- Material to process
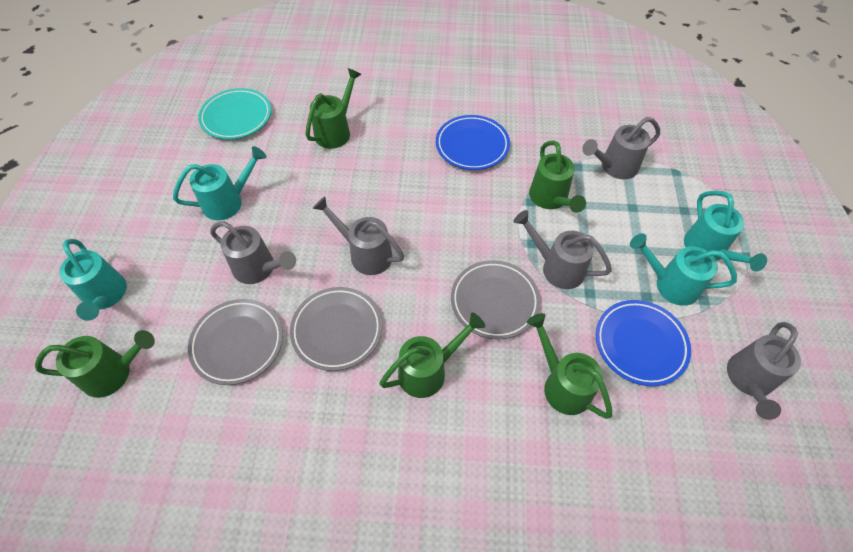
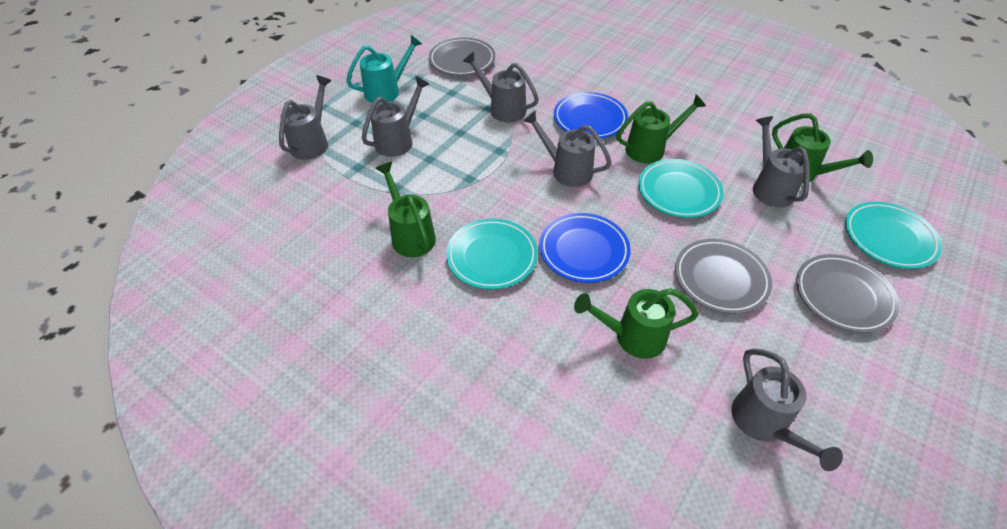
green watering can: 5 -> 4
grey watering can: 5 -> 6
turquoise plate: 1 -> 3
turquoise watering can: 4 -> 1

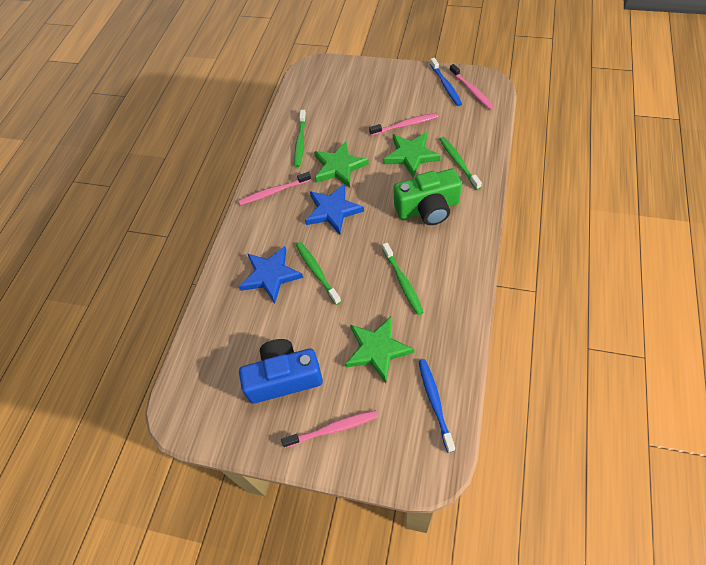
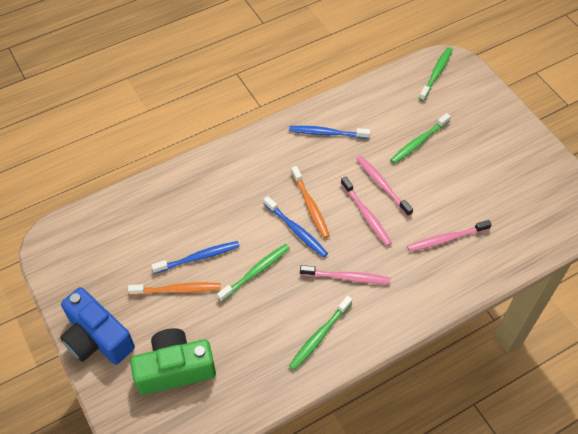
blue star: 2 -> 0
blue toothbrush: 2 -> 3
green star: 3 -> 0
orange toothbrush: 0 -> 2

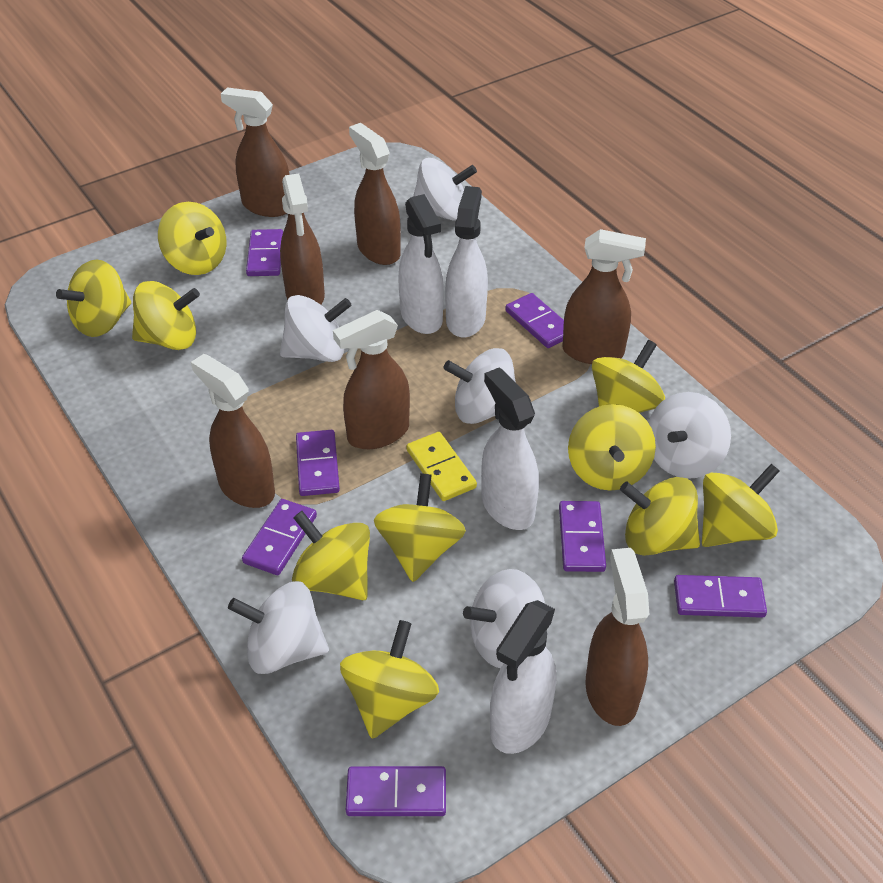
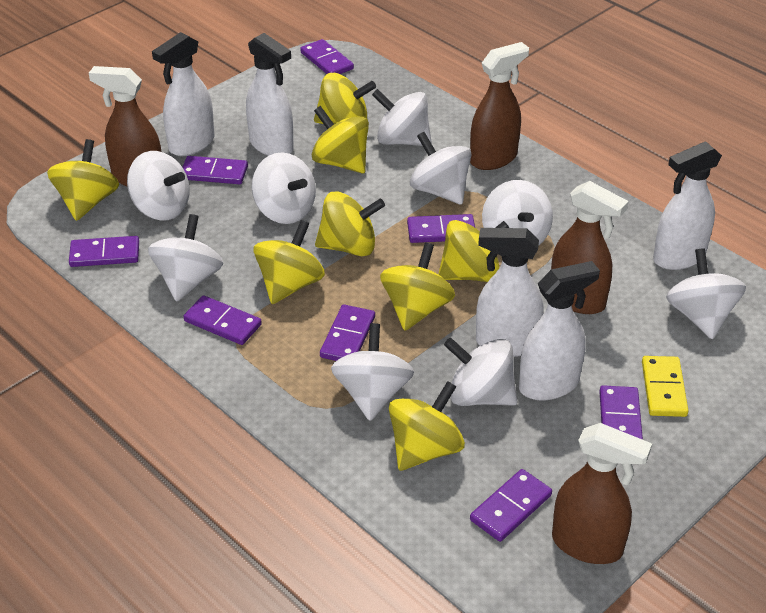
brown spray bottle: 7 -> 4
purple domino: 7 -> 8
white spinning top: 6 -> 9
white spray bottle: 4 -> 5
yellow spinning top: 10 -> 8

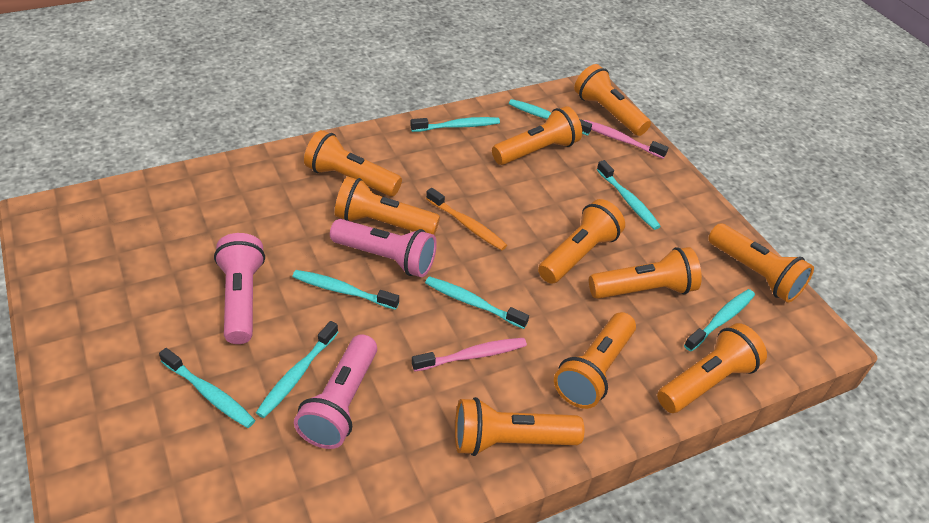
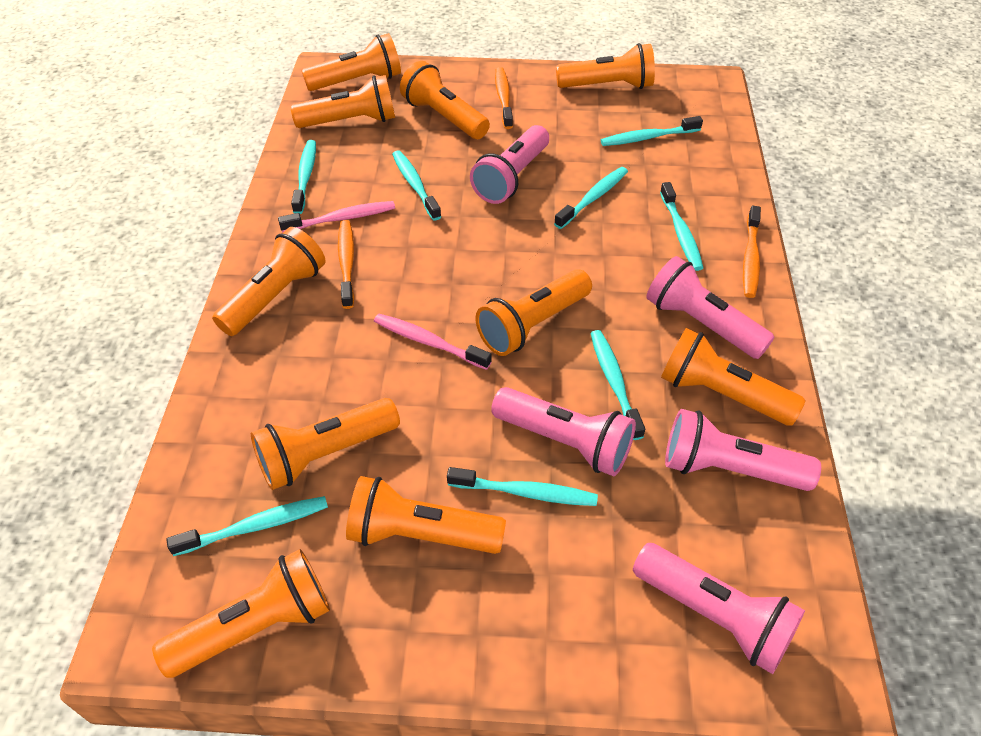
orange toothbrush: 1 -> 3
pink flashlight: 3 -> 5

- What is being asked
Filter the entries by the string "spray" and copy each matching line.

- Solution
brown spray bottle: 7 -> 4
white spray bottle: 4 -> 5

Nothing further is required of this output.